▸ Work item
Where the data below shows a picture, leave that picture out and copy the rest exactly.

[Before-and-after object listings]
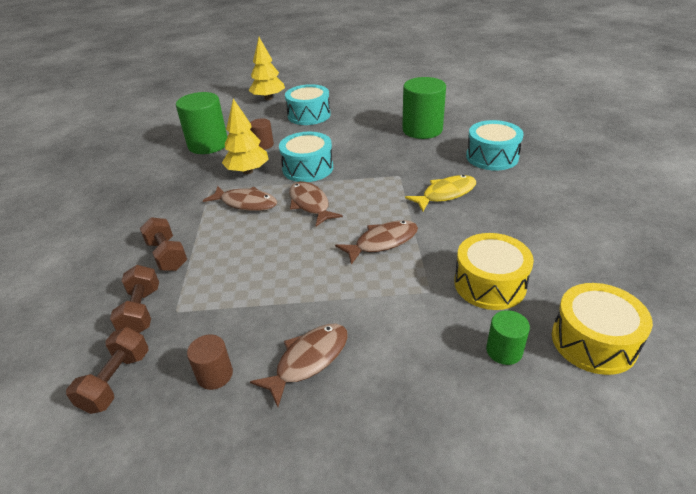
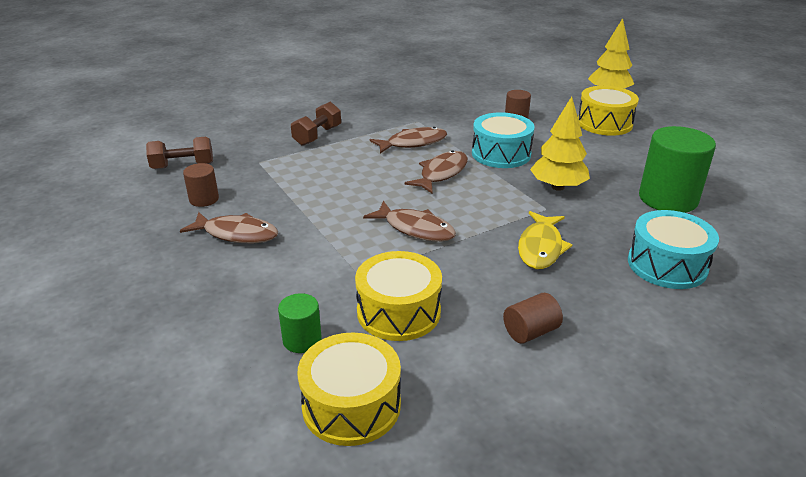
camera: 60 degrees right, 5 degrees down
(141, 311) = (251, 149): brown dumbbell -> none
(208, 144) = (485, 96): green cylinder -> none
(246, 203) = (413, 143): brown fish -> brown fish turned 105 degrees counterclockwise
(248, 171) = (463, 127): yellow tree -> yellow tree (558, 187)
(309, 115) = (604, 123): turquoise drum -> yellow drum
(445, 194) = (540, 247): yellow fish -> yellow fish turned 75 degrees clockwise
(538, 230) = (530, 332): none -> brown cylinder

▸ Exercise solution
camera: 60 degrees right, 5 degrees down
(141, 311) = (251, 149): brown dumbbell -> none
(208, 144) = (485, 96): green cylinder -> none
(246, 203) = (413, 143): brown fish -> brown fish turned 105 degrees counterclockwise
(248, 171) = (463, 127): yellow tree -> yellow tree (558, 187)
(309, 115) = (604, 123): turquoise drum -> yellow drum
(445, 194) = (540, 247): yellow fish -> yellow fish turned 75 degrees clockwise
(538, 230) = (530, 332): none -> brown cylinder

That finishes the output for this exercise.